Task details - Where does the word "size" show up in the data? Please find each such line and copy it.

Data under study -
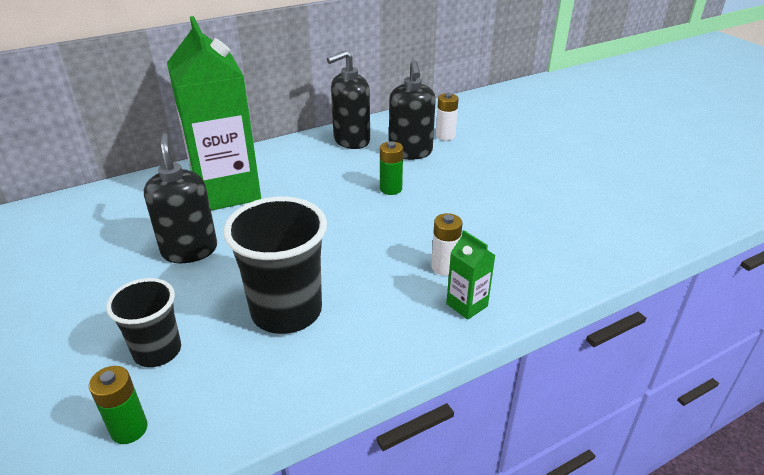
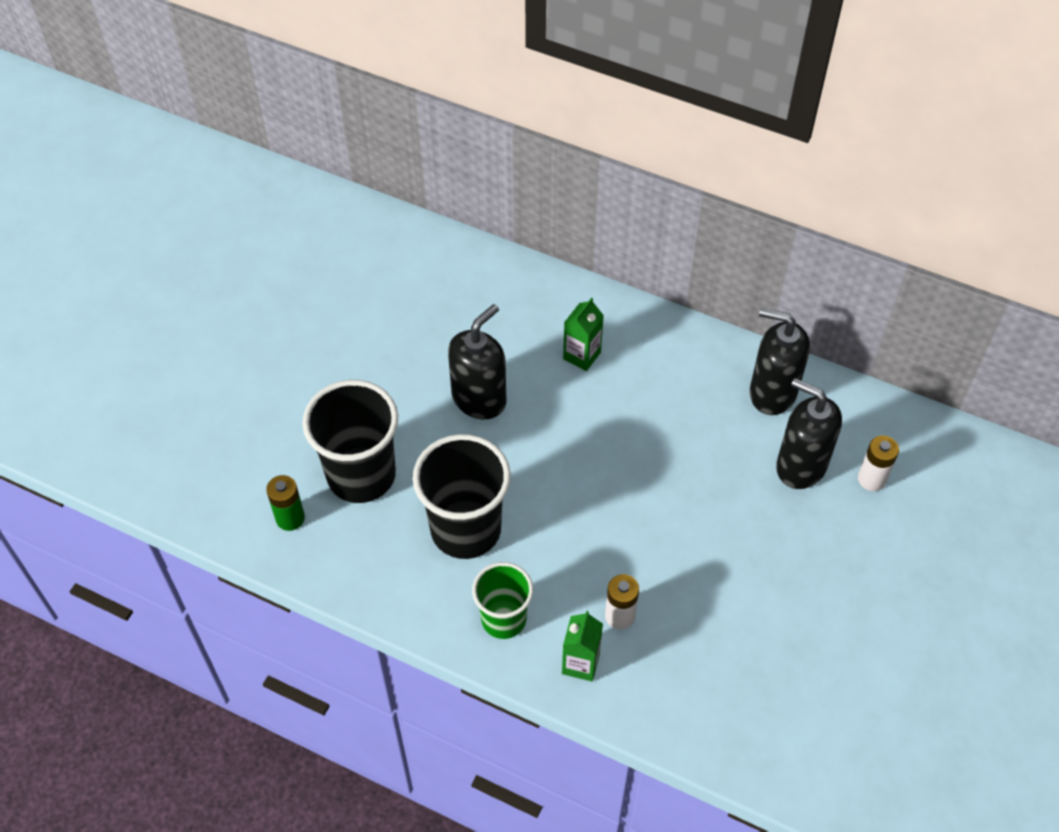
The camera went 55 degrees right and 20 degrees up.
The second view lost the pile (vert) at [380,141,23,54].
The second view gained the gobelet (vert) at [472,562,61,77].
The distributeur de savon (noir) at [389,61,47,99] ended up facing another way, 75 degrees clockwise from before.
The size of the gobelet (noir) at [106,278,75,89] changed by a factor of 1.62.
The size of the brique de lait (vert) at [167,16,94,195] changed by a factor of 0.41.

Reply -
The size of the gobelet (noir) at [106,278,75,89] changed by a factor of 1.62.
The size of the brique de lait (vert) at [167,16,94,195] changed by a factor of 0.41.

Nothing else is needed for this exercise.